- **Exercise**: Return exactly those lines of the material below that fall between the line holding "DRIVER3 pin IN1: D10 -> D3" and the line holding "SOIL1 pin AO: D0 -> D10", inclusive.
[Opening Records provided section]
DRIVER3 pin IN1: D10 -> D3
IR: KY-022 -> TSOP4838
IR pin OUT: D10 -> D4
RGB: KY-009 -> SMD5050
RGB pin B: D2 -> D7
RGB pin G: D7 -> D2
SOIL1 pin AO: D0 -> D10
[Closing Records provided section]
[Opening Records provided section]
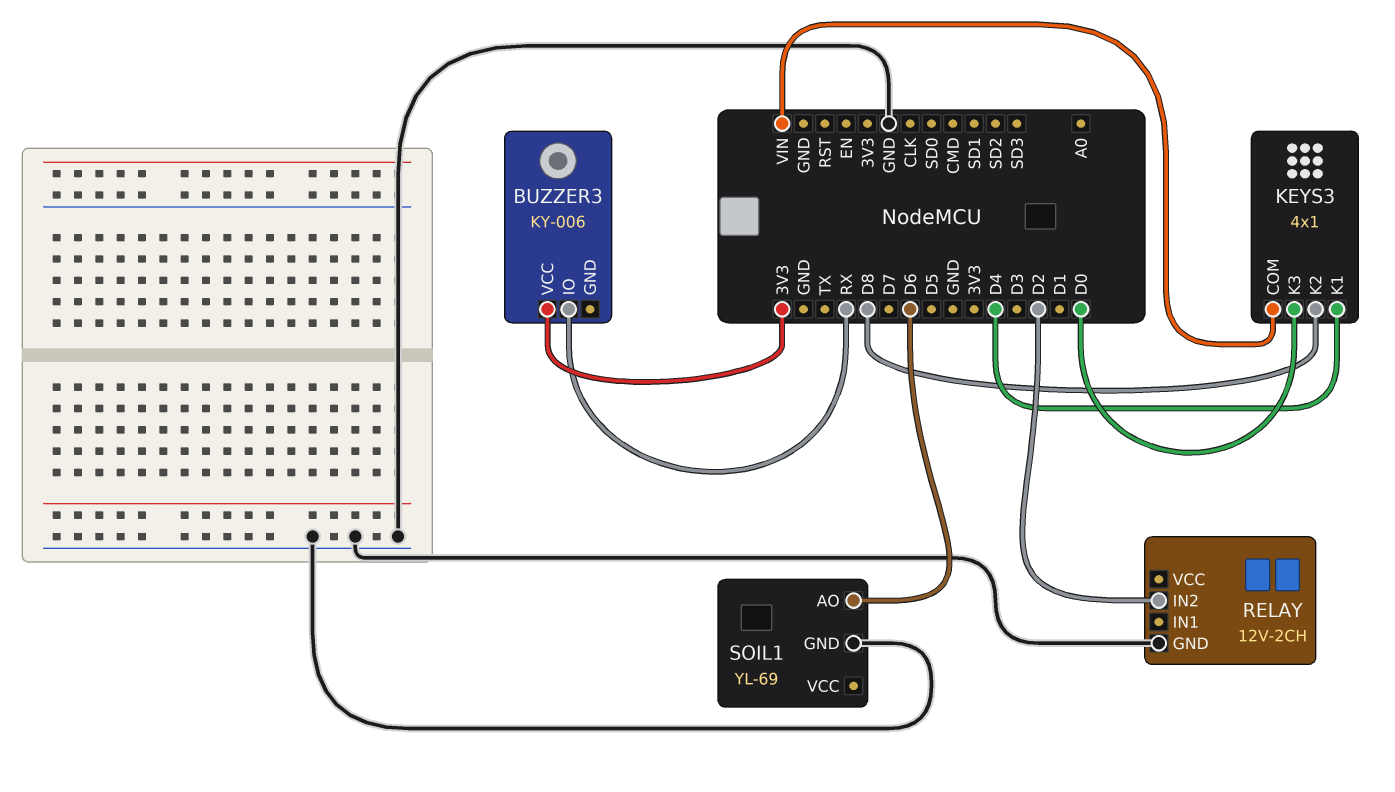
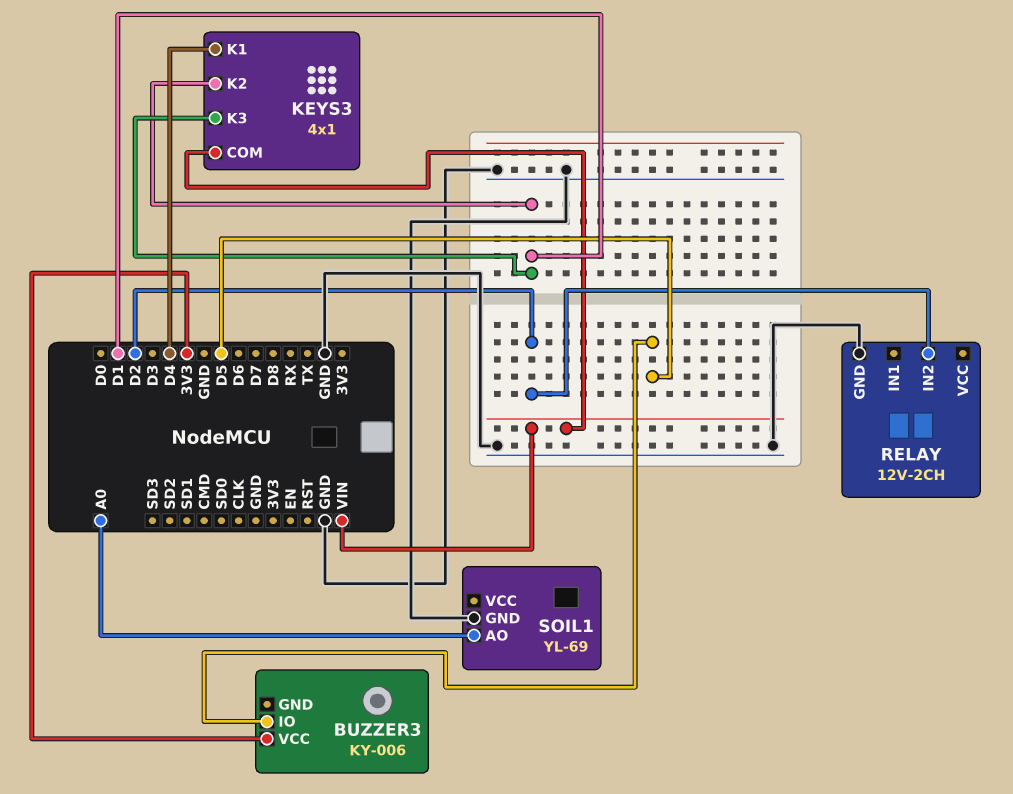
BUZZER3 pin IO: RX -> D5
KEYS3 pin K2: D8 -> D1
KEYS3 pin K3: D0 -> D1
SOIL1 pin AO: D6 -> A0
[Closing Records provided section]
- **Written answer**:
DRIVER3 pin IN1: D10 -> D3
IR: KY-022 -> TSOP4838
IR pin OUT: D10 -> D4
RGB: KY-009 -> SMD5050
RGB pin B: D2 -> D7
RGB pin G: D7 -> D2
SOIL1 pin AO: D0 -> D10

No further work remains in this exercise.